-- Supplied entries follows --
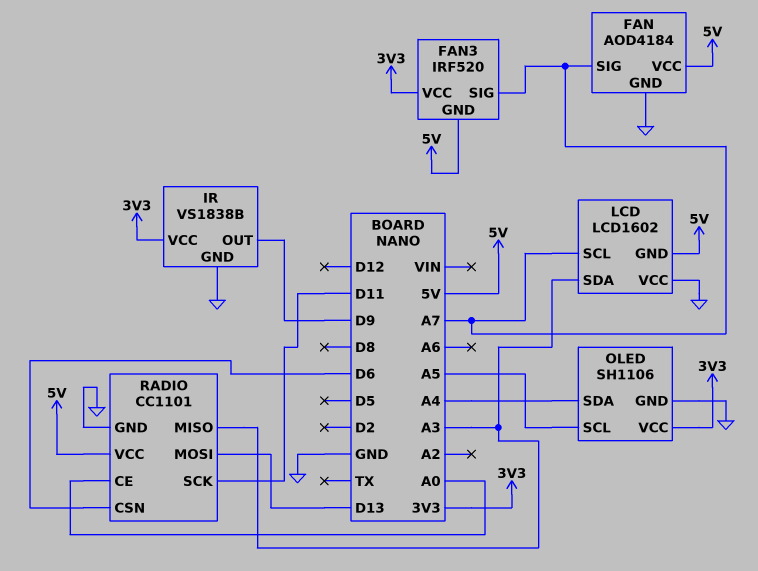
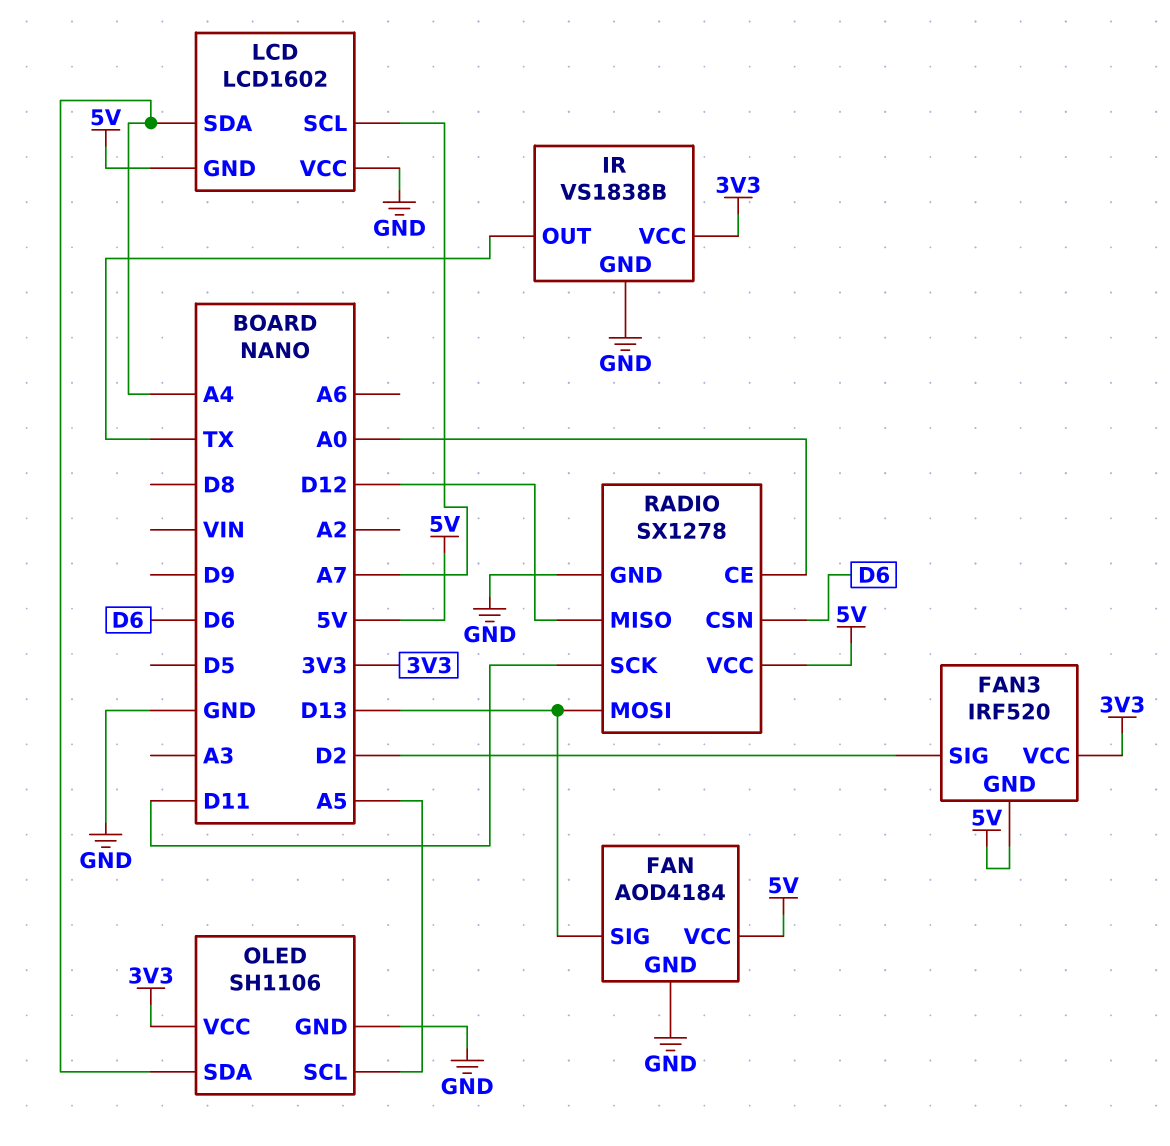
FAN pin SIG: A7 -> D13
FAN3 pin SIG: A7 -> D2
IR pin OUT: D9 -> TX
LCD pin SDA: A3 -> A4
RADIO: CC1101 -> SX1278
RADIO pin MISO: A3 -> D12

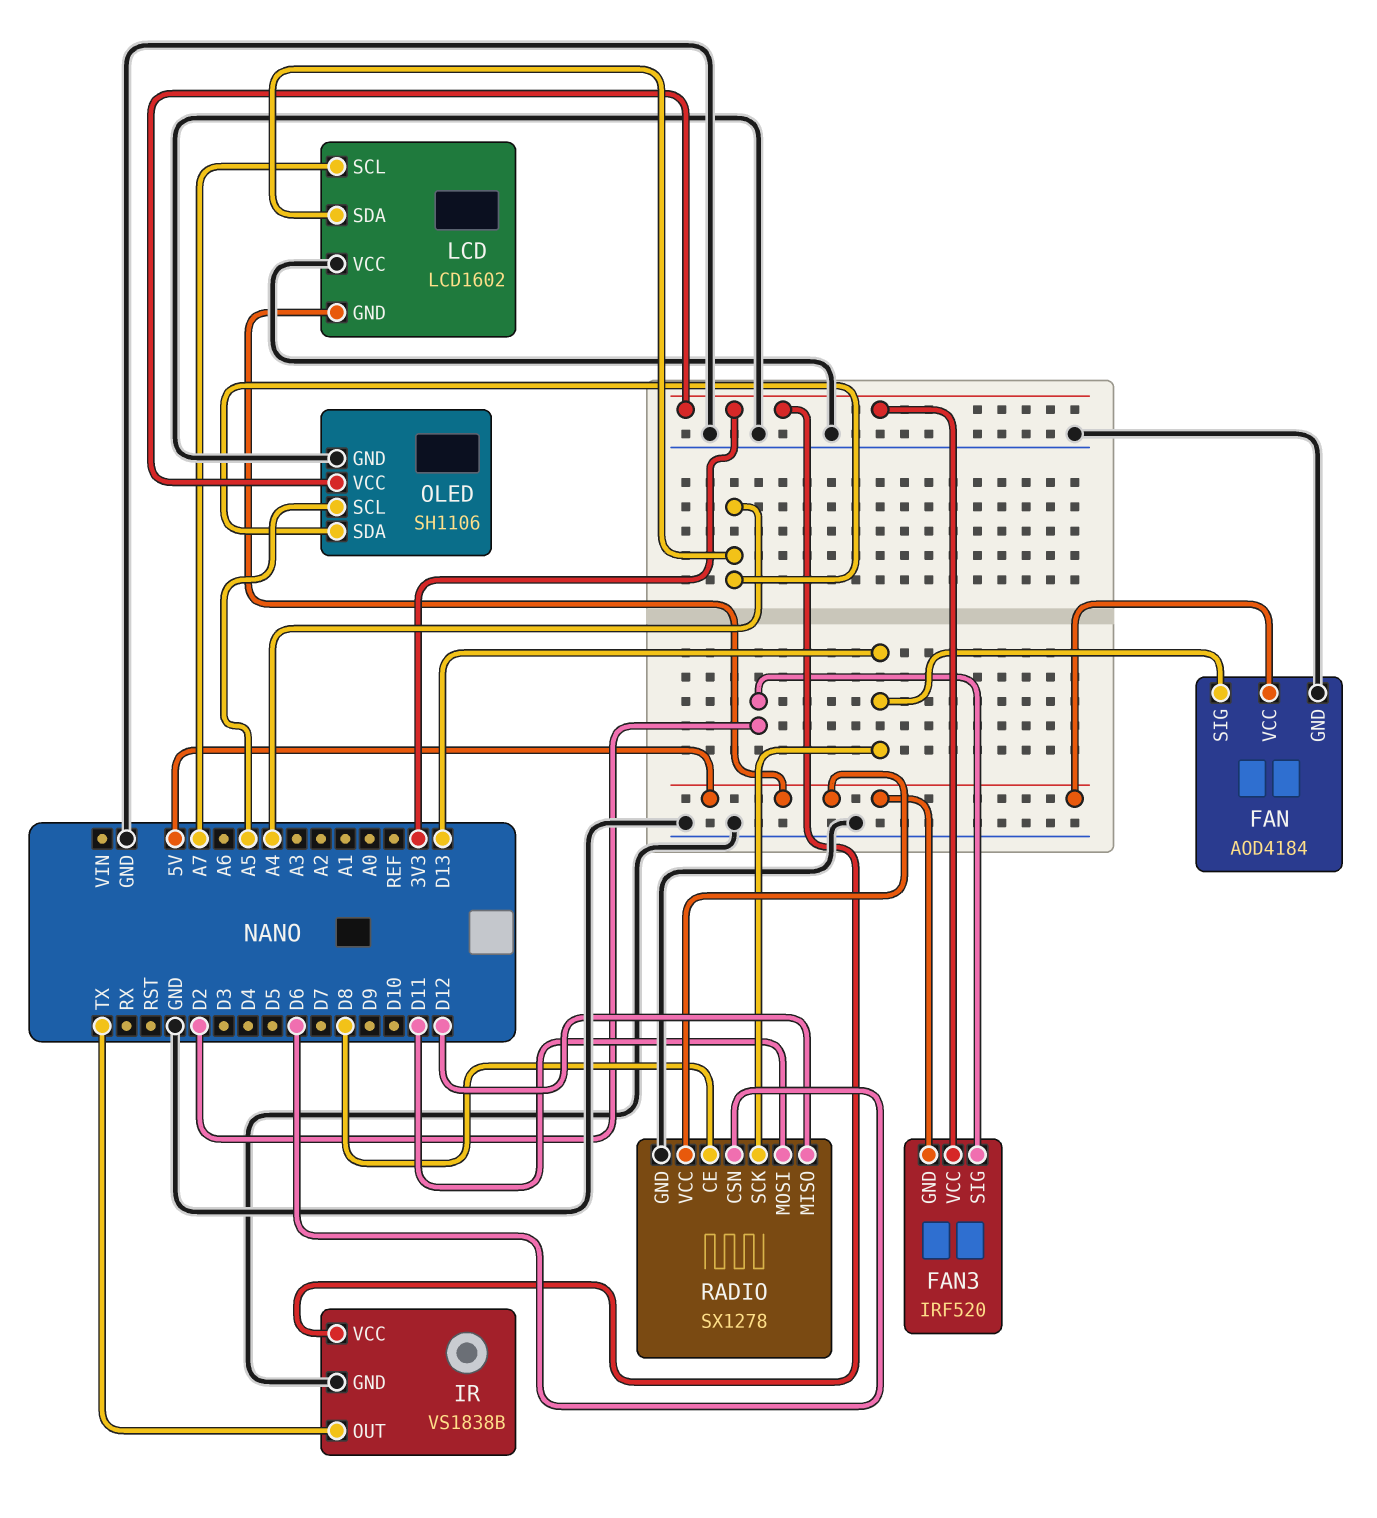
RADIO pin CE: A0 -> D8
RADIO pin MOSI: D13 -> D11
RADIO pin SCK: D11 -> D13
-- Supplied entries concluded --
-- Supplied entries follows --
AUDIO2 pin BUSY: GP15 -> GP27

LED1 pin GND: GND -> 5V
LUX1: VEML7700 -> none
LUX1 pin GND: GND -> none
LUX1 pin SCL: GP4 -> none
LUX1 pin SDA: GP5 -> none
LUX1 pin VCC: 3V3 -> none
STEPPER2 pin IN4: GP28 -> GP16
-- Supplied entries concluded --
-- Supplied entries follows --
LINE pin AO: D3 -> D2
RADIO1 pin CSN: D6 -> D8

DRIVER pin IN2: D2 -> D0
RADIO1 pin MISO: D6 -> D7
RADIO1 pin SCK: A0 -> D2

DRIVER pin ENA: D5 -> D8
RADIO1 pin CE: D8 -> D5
-- Supplied entries concluded --
Exactly the lines above from the one that contains "FAN pin SIG: A7 -> D13" down to the one that contains "RADIO pin SCK: D11 -> D13" are to be output, both ends kept and pictures omitted.

FAN pin SIG: A7 -> D13
FAN3 pin SIG: A7 -> D2
IR pin OUT: D9 -> TX
LCD pin SDA: A3 -> A4
RADIO: CC1101 -> SX1278
RADIO pin MISO: A3 -> D12

RADIO pin CE: A0 -> D8
RADIO pin MOSI: D13 -> D11
RADIO pin SCK: D11 -> D13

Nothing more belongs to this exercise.